___ Task data ___

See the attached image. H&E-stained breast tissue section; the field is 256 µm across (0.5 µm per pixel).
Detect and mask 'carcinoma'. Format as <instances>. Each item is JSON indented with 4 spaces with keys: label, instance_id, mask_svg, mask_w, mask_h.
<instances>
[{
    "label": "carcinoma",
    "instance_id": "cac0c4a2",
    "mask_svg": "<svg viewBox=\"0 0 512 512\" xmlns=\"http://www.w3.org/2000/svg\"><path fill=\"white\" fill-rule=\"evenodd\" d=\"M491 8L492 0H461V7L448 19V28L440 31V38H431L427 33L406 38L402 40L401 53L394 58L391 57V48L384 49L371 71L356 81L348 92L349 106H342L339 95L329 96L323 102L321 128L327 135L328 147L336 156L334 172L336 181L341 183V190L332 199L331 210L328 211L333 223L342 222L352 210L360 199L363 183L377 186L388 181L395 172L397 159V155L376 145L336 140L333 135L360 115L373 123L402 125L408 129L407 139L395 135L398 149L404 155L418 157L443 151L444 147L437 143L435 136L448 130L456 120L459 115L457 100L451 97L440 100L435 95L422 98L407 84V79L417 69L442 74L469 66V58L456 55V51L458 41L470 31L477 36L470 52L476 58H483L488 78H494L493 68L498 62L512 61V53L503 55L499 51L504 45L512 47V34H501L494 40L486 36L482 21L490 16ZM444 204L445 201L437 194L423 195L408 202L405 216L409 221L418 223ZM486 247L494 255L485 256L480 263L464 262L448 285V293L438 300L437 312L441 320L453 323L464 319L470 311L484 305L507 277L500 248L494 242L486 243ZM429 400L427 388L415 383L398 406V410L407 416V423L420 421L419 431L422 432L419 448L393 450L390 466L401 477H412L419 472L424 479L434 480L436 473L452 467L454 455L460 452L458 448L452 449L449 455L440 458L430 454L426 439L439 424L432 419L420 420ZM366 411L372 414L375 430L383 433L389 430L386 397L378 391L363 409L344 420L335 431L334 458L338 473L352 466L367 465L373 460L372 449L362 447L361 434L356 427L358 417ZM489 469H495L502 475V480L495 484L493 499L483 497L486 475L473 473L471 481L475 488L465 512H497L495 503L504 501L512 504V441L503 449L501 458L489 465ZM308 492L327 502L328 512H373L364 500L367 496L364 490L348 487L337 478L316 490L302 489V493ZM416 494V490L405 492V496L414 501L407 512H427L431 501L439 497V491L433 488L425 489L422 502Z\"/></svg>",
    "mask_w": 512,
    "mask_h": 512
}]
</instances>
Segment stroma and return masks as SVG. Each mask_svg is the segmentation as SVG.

___

* [Problem description]: Each line above must be reproduced exactly as it stands.

* [Result for this task]:
See the attached image. H&E-stained breast tissue section; the field is 256 µm across (0.5 µm per pixel).
Detect and mask 'carcinoma'. Format as <instances>. Each item is JSON indented with 4 spaces with keys: label, instance_id, mask_svg, mask_w, mask_h.
<instances>
[{
    "label": "carcinoma",
    "instance_id": "cac0c4a2",
    "mask_svg": "<svg viewBox=\"0 0 512 512\" xmlns=\"http://www.w3.org/2000/svg\"><path fill=\"white\" fill-rule=\"evenodd\" d=\"M491 8L492 0H461V7L448 19V28L440 31V38H431L427 33L406 38L402 40L401 53L394 58L391 57V48L384 49L371 71L356 81L348 92L349 106H342L339 95L329 96L323 102L321 128L327 135L328 147L336 156L334 172L336 181L341 183V190L332 199L331 210L328 211L333 223L342 222L352 210L360 199L363 183L377 186L388 181L395 172L397 159V155L376 145L336 140L333 135L360 115L373 123L402 125L408 129L407 139L395 135L398 149L404 155L418 157L443 151L444 147L437 143L435 136L448 130L456 120L459 115L457 100L451 97L440 100L435 95L422 98L407 84V79L417 69L442 74L469 66V58L456 55V51L458 41L470 31L477 36L470 52L476 58H483L488 78H494L493 68L498 62L512 61V53L503 55L499 51L504 45L512 47V34H501L494 40L486 36L482 21L490 16ZM444 204L445 201L437 194L423 195L408 202L405 216L409 221L418 223ZM486 247L494 255L485 256L480 263L464 262L448 285V293L438 300L437 312L441 320L453 323L464 319L470 311L484 305L507 277L500 248L494 242L486 243ZM429 400L427 388L415 383L398 406V410L407 416V423L420 421L419 431L422 432L419 448L393 450L390 466L401 477H412L419 472L424 479L434 480L436 473L452 467L454 455L460 452L458 448L452 449L449 455L440 458L430 454L426 439L439 424L432 419L420 420ZM366 411L372 414L375 430L383 433L389 430L386 397L378 391L363 409L344 420L335 431L334 458L338 473L352 466L367 465L373 460L372 449L362 447L361 434L356 427L358 417ZM489 469H495L502 475V480L495 484L493 499L483 497L486 475L473 473L471 481L475 488L465 512H497L495 503L504 501L512 504V441L503 449L501 458L489 465ZM308 492L327 502L328 512H373L364 500L367 496L364 490L348 487L337 478L316 490L302 489V493ZM416 494V490L405 492V496L414 501L407 512H427L431 501L439 497V491L433 488L425 489L422 502Z\"/></svg>",
    "mask_w": 512,
    "mask_h": 512
}]
</instances>
Segment stroma and return masks as SVG. Each mask_svg is the segmentation as SVG.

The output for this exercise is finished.